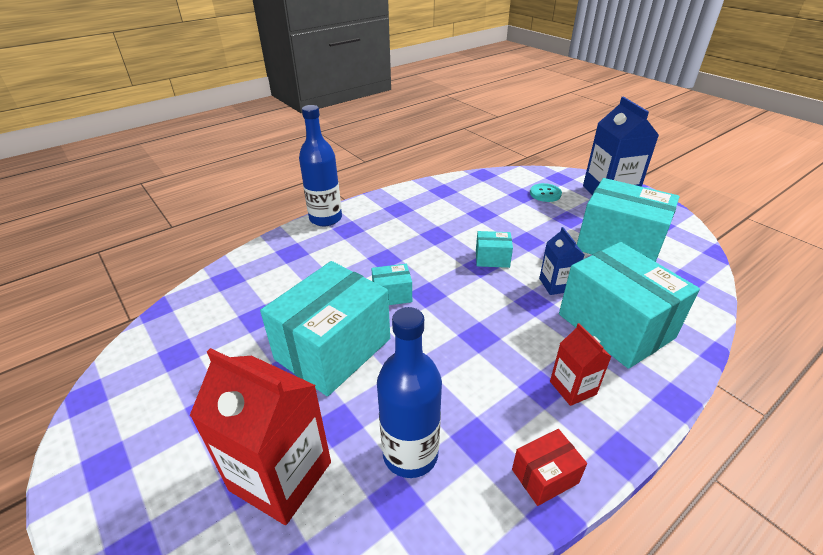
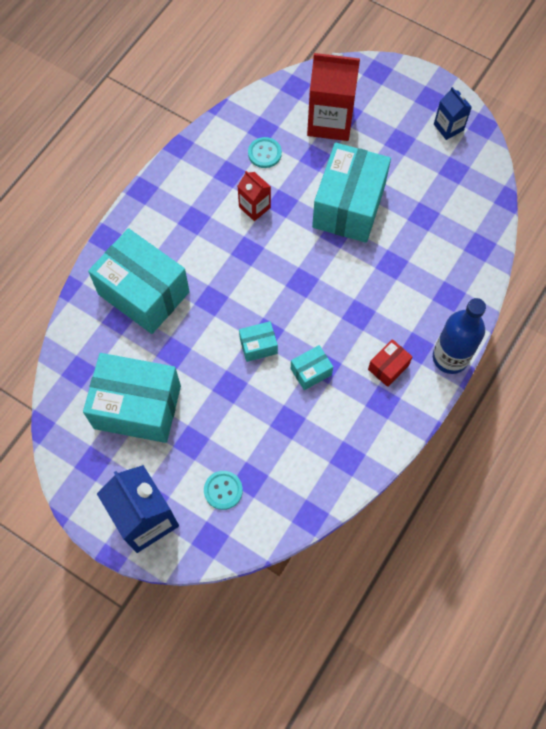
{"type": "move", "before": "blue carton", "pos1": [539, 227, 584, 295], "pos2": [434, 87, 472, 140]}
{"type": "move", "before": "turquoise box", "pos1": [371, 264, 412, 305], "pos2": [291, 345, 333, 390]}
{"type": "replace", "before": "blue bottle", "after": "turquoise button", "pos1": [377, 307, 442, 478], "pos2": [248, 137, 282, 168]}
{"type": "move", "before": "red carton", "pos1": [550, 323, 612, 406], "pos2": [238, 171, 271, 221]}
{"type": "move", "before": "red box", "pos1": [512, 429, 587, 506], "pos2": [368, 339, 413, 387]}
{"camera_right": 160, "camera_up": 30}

────────

Brief -> Each line above that carries the string "blue" has to be returned.

Result ->
{"type": "move", "before": "blue carton", "pos1": [539, 227, 584, 295], "pos2": [434, 87, 472, 140]}
{"type": "replace", "before": "blue bottle", "after": "turquoise button", "pos1": [377, 307, 442, 478], "pos2": [248, 137, 282, 168]}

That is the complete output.